> EXERCISE INSTRUCTIONS
All of the data goes into your copy exactly as written. Images do not.

### GIVEN RECORDS

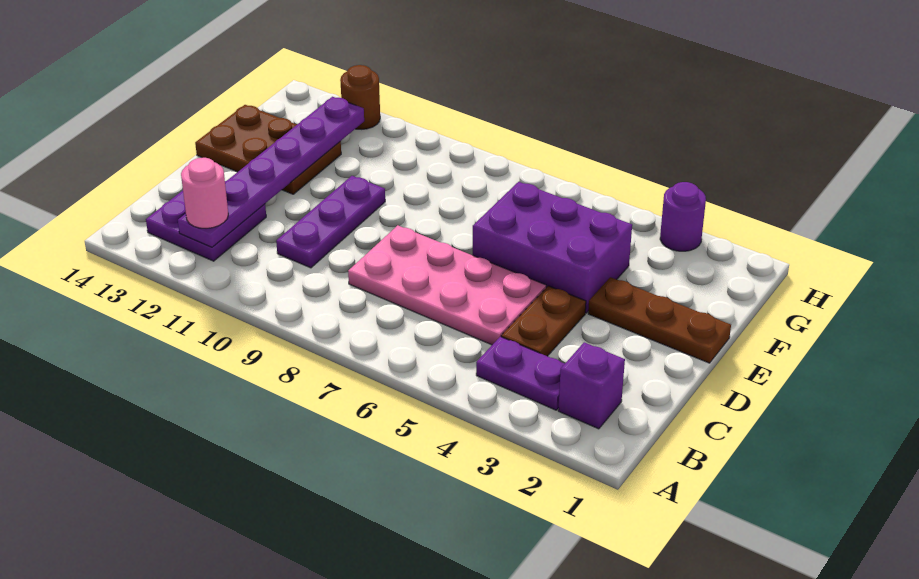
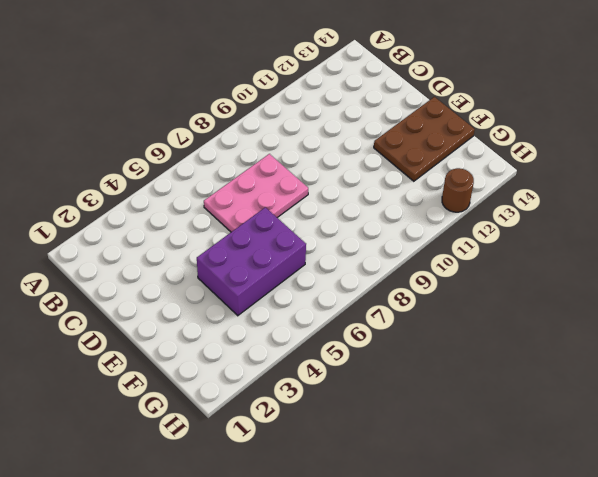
pink 2x3 plate [204,154,308,232] -> pink 2x4 plate [348,225,546,345]
none -> purple 1x1 brick [558,342,625,429]
none -> purple 1x2 plate [476,337,564,410]
none -> purple 2x2 plate [146,191,266,261]

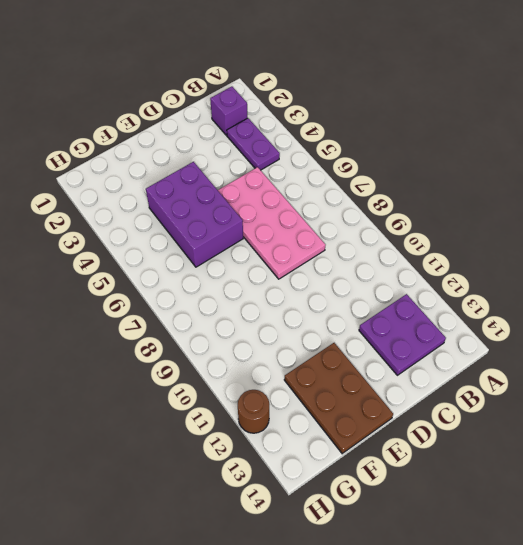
none -> brown 1x2 plate [501,286,586,356]
none -> purple 1x3 plate [276,176,385,268]
none -> brown 1x3 plate [588,277,731,363]

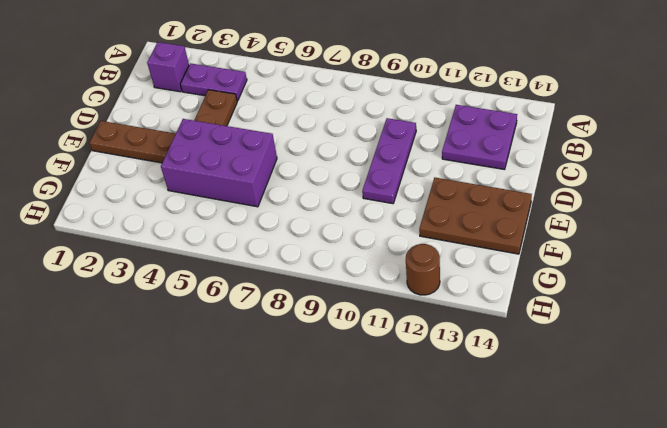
none -> pink 2x4 plate [348,225,546,345]
none -> purple 1x1 round brick [660,182,706,251]
none -> purple 1x6 plate [178,97,364,247]

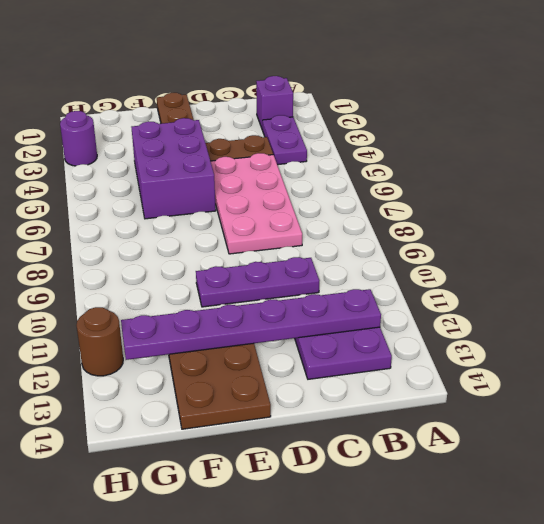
none -> pink 1x1 round brick [181,158,228,228]

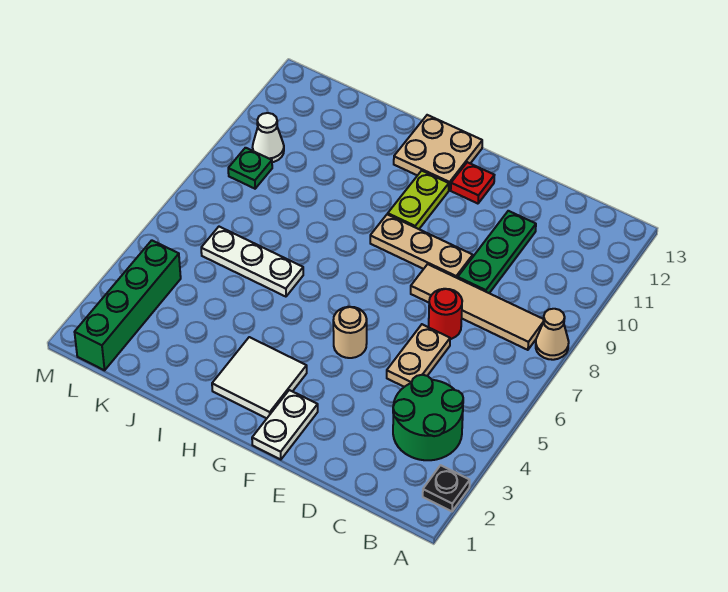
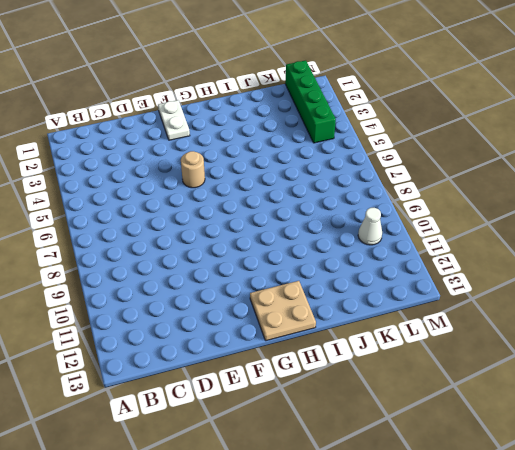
none -> black 1x1 plate [423,465,470,511]
none -> tan 1x1 cone [536,309,569,360]
none -> green 2x2 round brick [393,375,463,460]

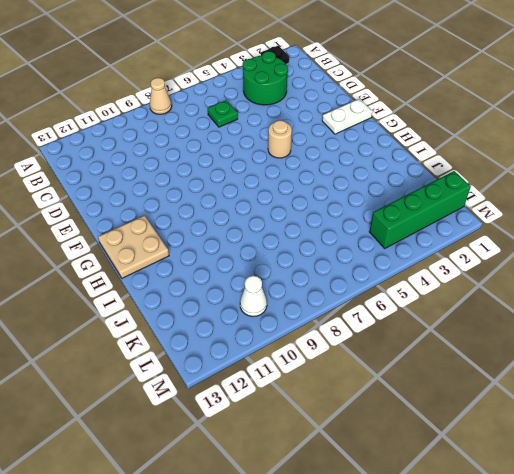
green 1x1 plate [208,100,238,127] -> green 1x1 plate moved to [228,148,272,189]
none -> tan 1x4 tile [411,264,543,350]
none -> tan 1x2 plate [387,324,450,387]
none -> red 1x1 round brick [429,289,462,339]

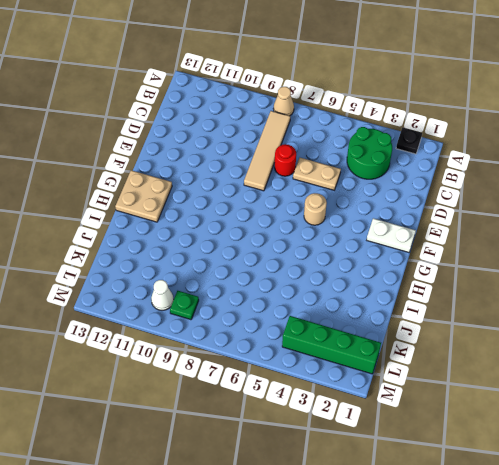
none -> green 1x3 plate [458,211,536,293]
none -> tan 1x3 plate [370,214,473,278]
none -> red 1x1 plate [451,162,494,204]

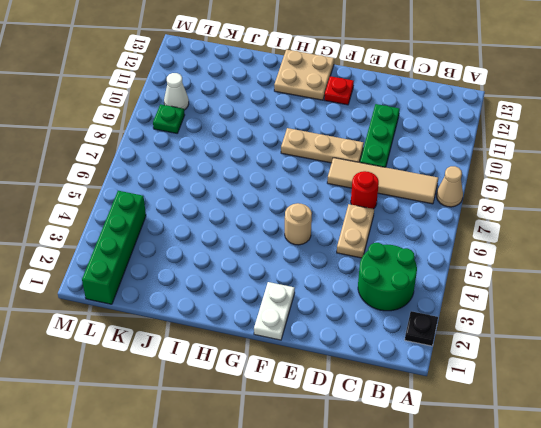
none -> white 2x2 tile [212,337,307,418]
none -> lime 1x2 plate [388,171,449,229]
none -> white 1x3 plate [201,227,303,297]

######

> RESPONSE
pink 2x3 plate [204,154,308,232] -> pink 2x4 plate [348,225,546,345]
none -> purple 1x1 brick [558,342,625,429]
none -> purple 1x2 plate [476,337,564,410]
none -> purple 2x2 plate [146,191,266,261]

none -> brown 1x2 plate [501,286,586,356]
none -> purple 1x3 plate [276,176,385,268]
none -> brown 1x3 plate [588,277,731,363]

none -> pink 2x4 plate [348,225,546,345]
none -> purple 1x1 round brick [660,182,706,251]
none -> purple 1x6 plate [178,97,364,247]

none -> pink 1x1 round brick [181,158,228,228]

none -> black 1x1 plate [423,465,470,511]
none -> tan 1x1 cone [536,309,569,360]
none -> green 2x2 round brick [393,375,463,460]

green 1x1 plate [208,100,238,127] -> green 1x1 plate moved to [228,148,272,189]
none -> tan 1x4 tile [411,264,543,350]
none -> tan 1x2 plate [387,324,450,387]
none -> red 1x1 round brick [429,289,462,339]

none -> green 1x3 plate [458,211,536,293]
none -> tan 1x3 plate [370,214,473,278]
none -> red 1x1 plate [451,162,494,204]

none -> white 2x2 tile [212,337,307,418]
none -> lime 1x2 plate [388,171,449,229]
none -> white 1x3 plate [201,227,303,297]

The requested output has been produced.